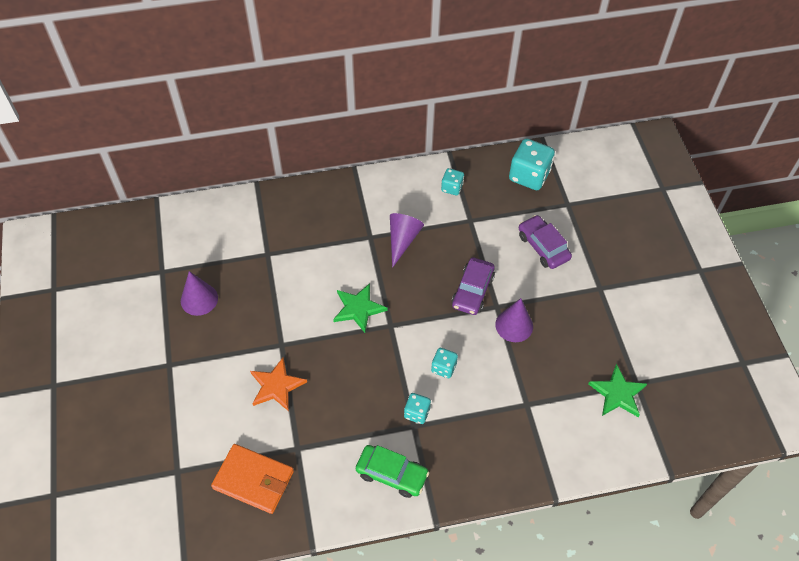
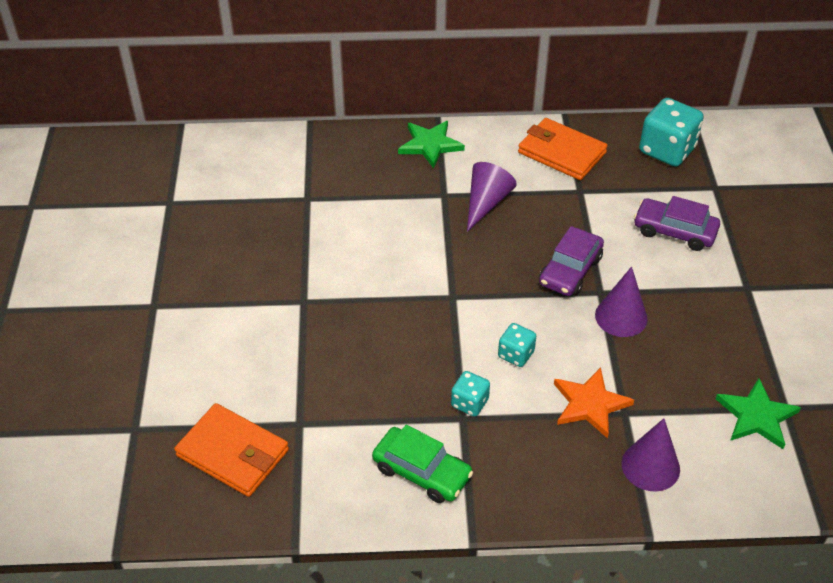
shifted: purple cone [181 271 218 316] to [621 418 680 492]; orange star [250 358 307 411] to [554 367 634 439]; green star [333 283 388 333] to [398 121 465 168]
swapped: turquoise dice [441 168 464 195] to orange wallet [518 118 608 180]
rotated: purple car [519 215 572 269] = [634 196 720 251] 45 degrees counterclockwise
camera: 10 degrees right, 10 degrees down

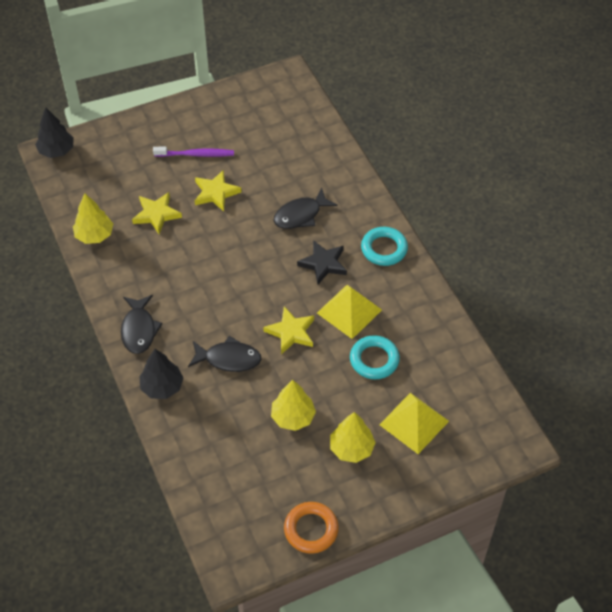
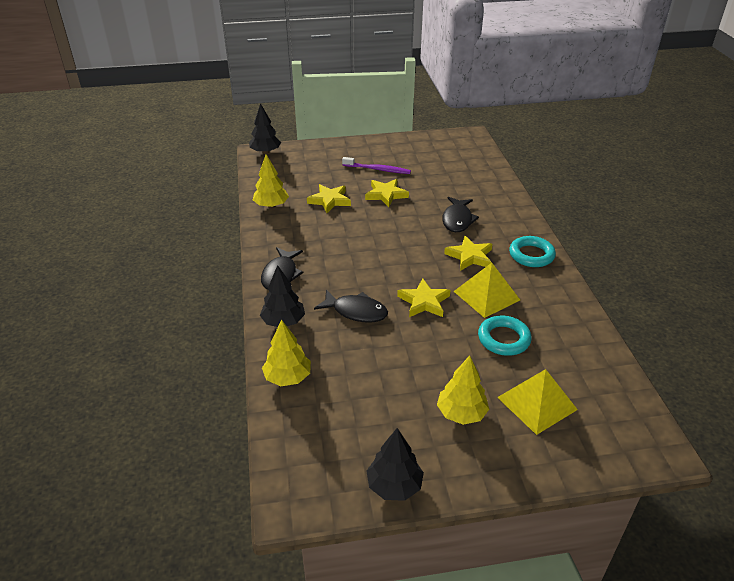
shifted: yellow tree [271 380 316 431] to [262 319 311 386]
swapped: orange ring [284 502 339 554] to black tree [367 428 424 501]
repainted: black star [297 240 347 284] to yellow star [444 236 492 271]
rotated: black fish [273 188 338 229] = [442 197 479 232] 60 degrees counterclockwise
camera: 15 degrees right, 15 degrees down

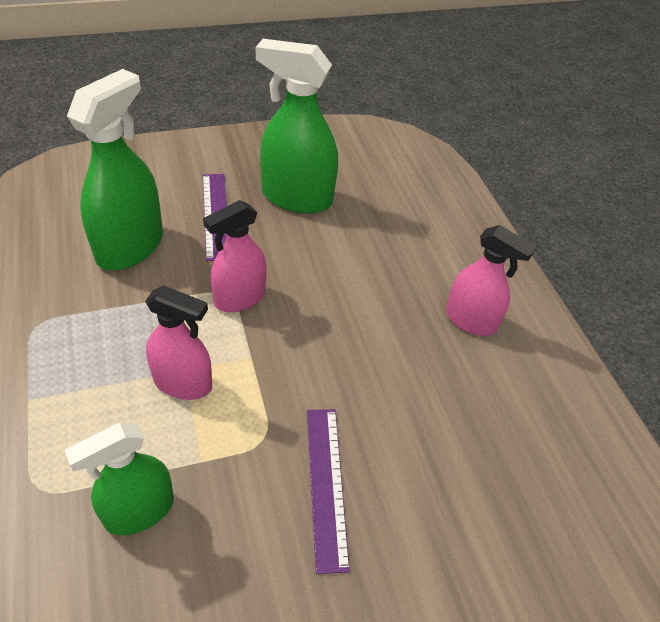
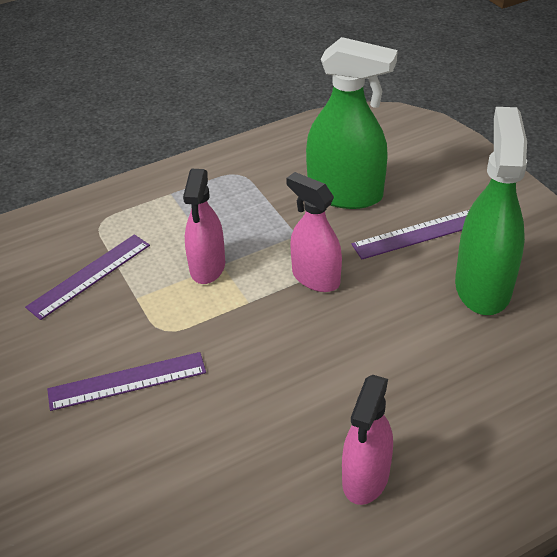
swapped: green spray bottle [64 423 174 535] to purple ruler [25 234 150 320]
camera: 85 degrees right, 5 degrees down

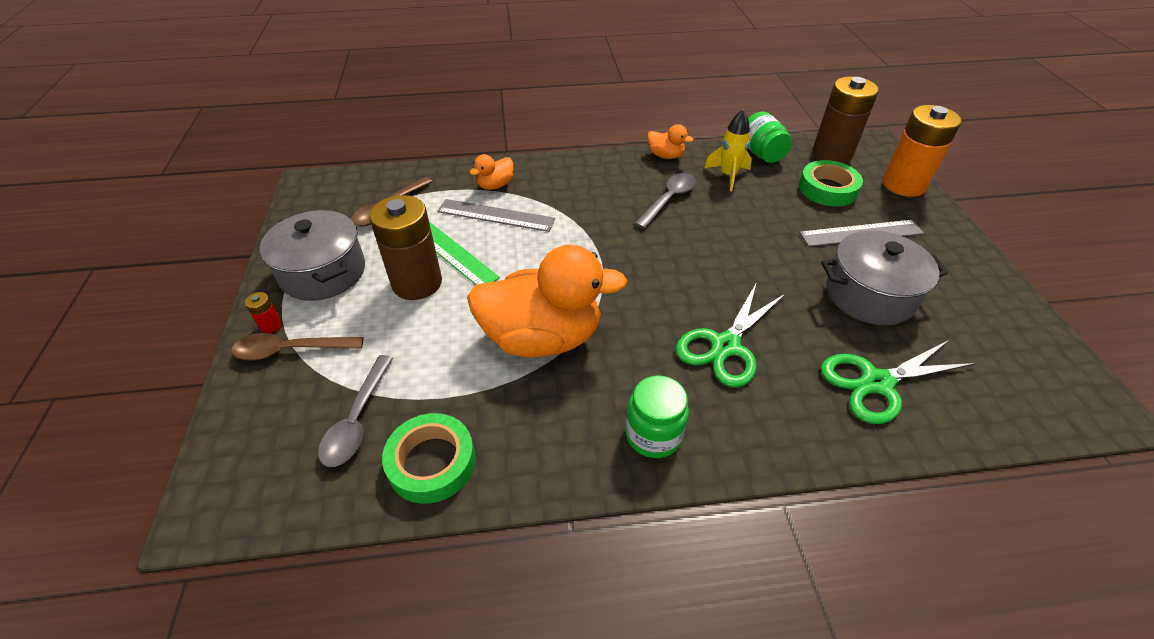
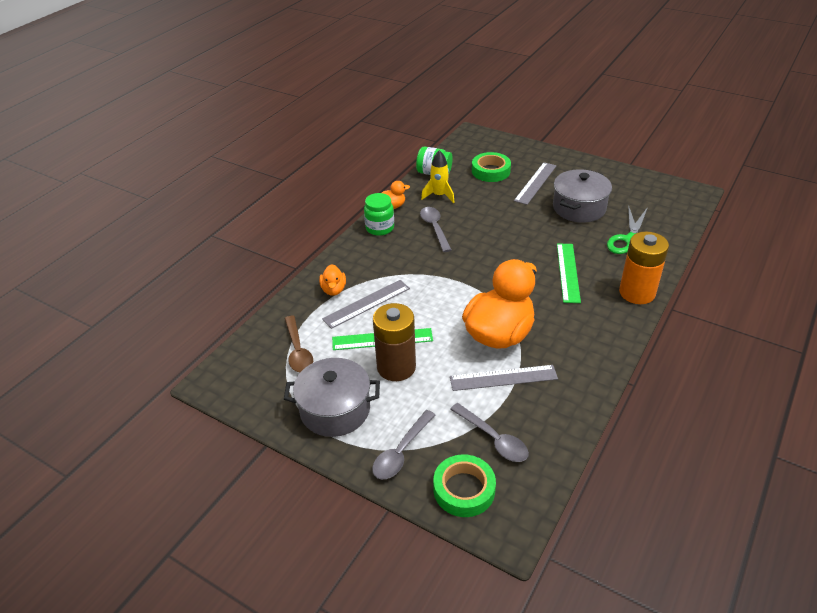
gone: red battery [245 292 282 333]; brown battery [813 77 879 163]
new: grey ruler [450 365 558 391]
shifted: green tape [382 413 476 504] to [433 454 496 517]; green jar [626 375 689 458] to [364 193 394 236]; orange battery [882 105 962 197] to [619 232 669 304]
swapped: green scissors [676 282 785 388] to green ruler [557 243 581 303]
repainted: brown spoon [231 333 364 361] to grey spoon [372 410 435 479]
camera: 50 degrees left, 5 degrees down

* **TASK ITEM**
Reproduce, with no pictures, the lines from the one containing "camera: 10 degrees right, 10 degrees down" to the end of the records above, exactly and inclusively.

* **SOLUTION**
camera: 10 degrees right, 10 degrees down

shifted: yellow tree [271 380 316 431] to [262 319 311 386]
swapped: orange ring [284 502 339 554] to black tree [367 428 424 501]
repainted: black star [297 240 347 284] to yellow star [444 236 492 271]
rotated: black fish [273 188 338 229] = [442 197 479 232] 60 degrees counterclockwise
camera: 15 degrees right, 15 degrees down

swapped: green spray bottle [64 423 174 535] to purple ruler [25 234 150 320]
camera: 85 degrees right, 5 degrees down

gone: red battery [245 292 282 333]; brown battery [813 77 879 163]
new: grey ruler [450 365 558 391]
shifted: green tape [382 413 476 504] to [433 454 496 517]; green jar [626 375 689 458] to [364 193 394 236]; orange battery [882 105 962 197] to [619 232 669 304]
swapped: green scissors [676 282 785 388] to green ruler [557 243 581 303]
repainted: brown spoon [231 333 364 361] to grey spoon [372 410 435 479]
camera: 50 degrees left, 5 degrees down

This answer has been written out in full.